DATA EXTRACTS:
BEGIN
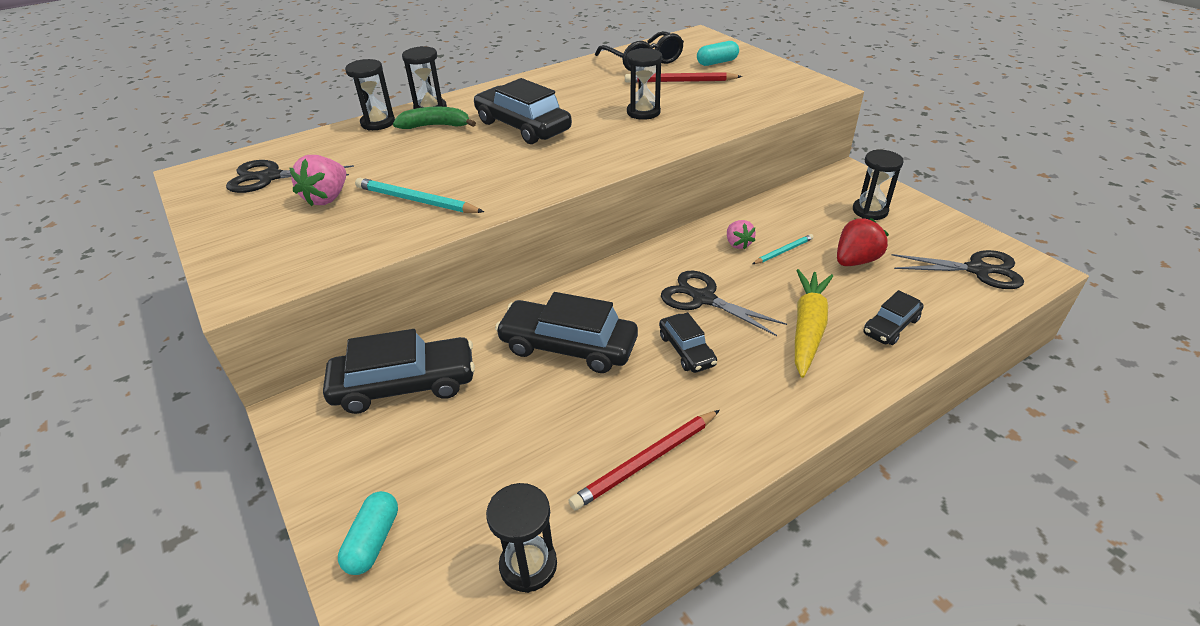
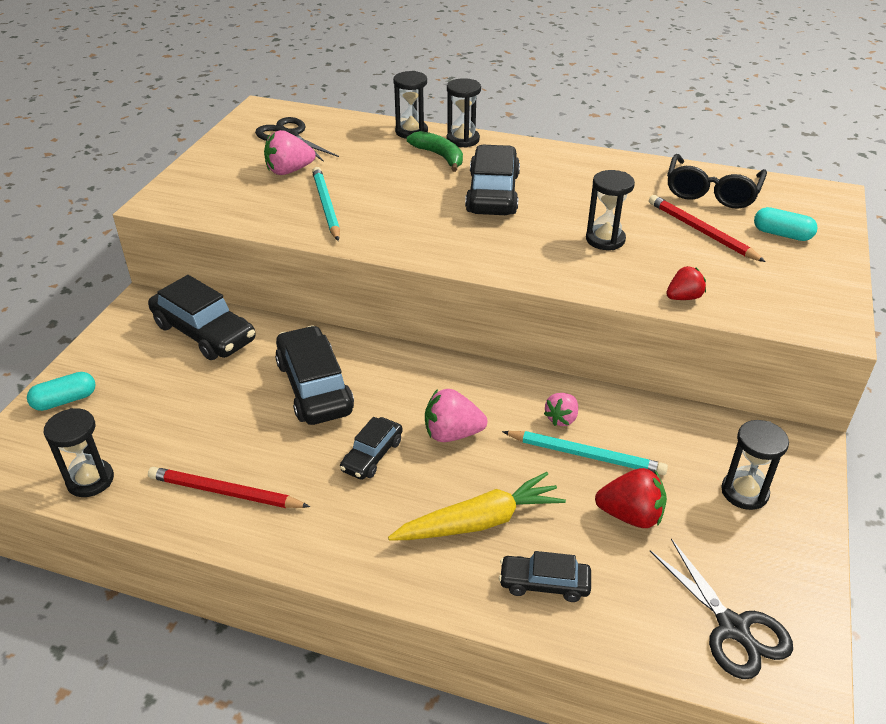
camera: 50 degrees right, 0 degrees up
(703, 298) = (452, 434): black scissors -> pink strawberry
(741, 115) = (683, 297): none -> red strawberry
(783, 251) = (585, 455): turquoise pencil -> turquoise pencil, size x1.68

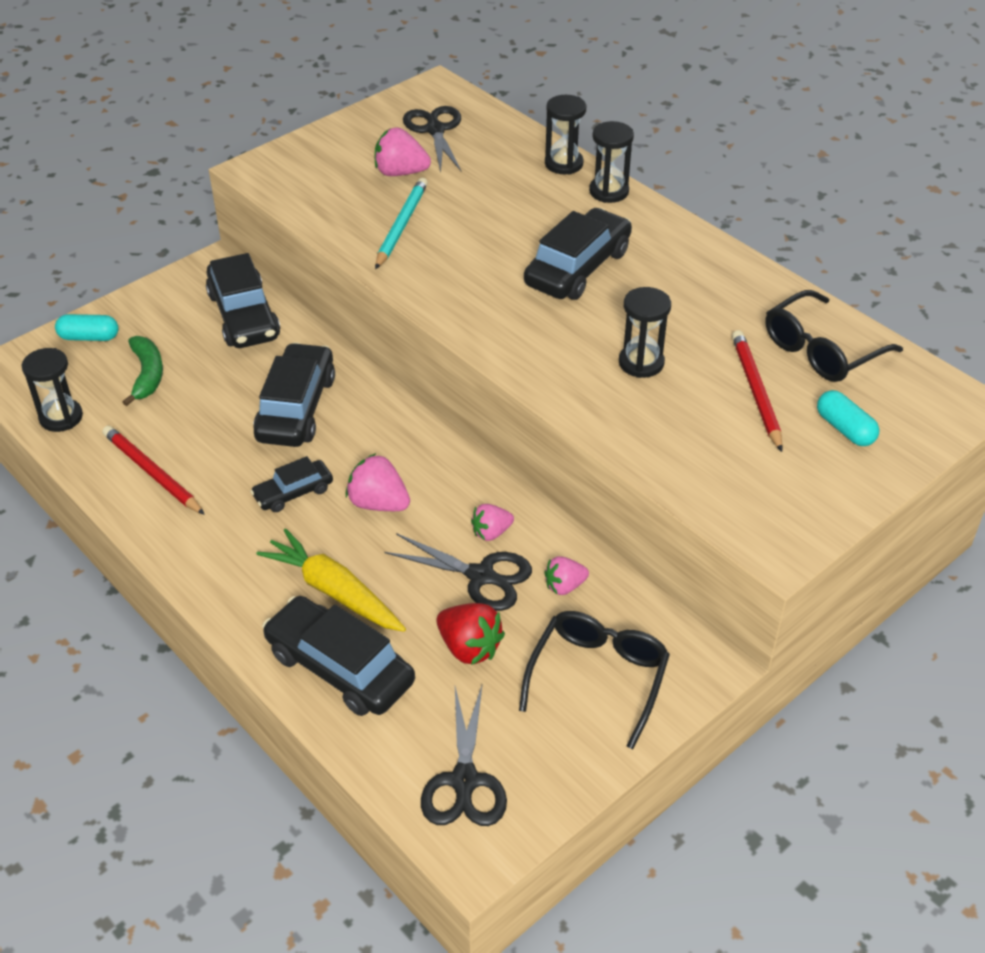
camera: 30 degrees right, 5 degrees up
(439, 156) = (565, 204): green banana -> green banana (147, 375)
(480, 521) = (333, 591): yellow carrot -> yellow carrot turned 150 degrees counterclockwise
(544, 583) = (340, 667): black car -> black car, size x1.80
(585, 455) = (481, 576): turquoise pencil -> black scissors
(653, 435) = (564, 586): none -> pink strawberry
(683, 297) = (654, 456): red strawberry -> none
(744, 492) = (598, 677): black hourglass -> black glasses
END
REQUIRED ACTION: How many lines in the listing contain "strawberry"? Answer with the number alone.

TASK OUTPUT: 4